TASK TO CARRY OUT =>
An exact retyping of all lines below is the answer; pictures do not belong in it.

DATA SEGMENT =>
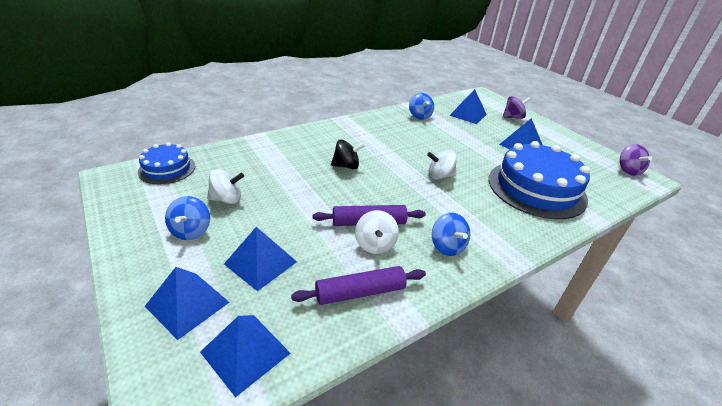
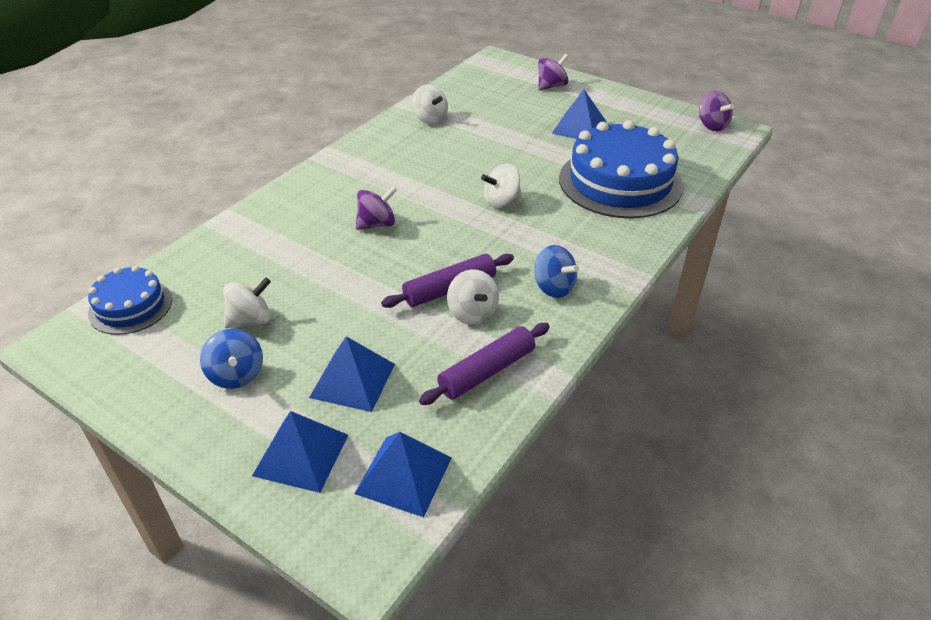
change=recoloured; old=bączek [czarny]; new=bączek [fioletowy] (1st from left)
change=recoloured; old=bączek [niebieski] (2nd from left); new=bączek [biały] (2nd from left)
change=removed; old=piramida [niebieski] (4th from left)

RESULT OF THIS EXERCISE =>
change=recoloured; old=bączek [czarny]; new=bączek [fioletowy] (1st from left)
change=recoloured; old=bączek [niebieski] (2nd from left); new=bączek [biały] (2nd from left)
change=removed; old=piramida [niebieski] (4th from left)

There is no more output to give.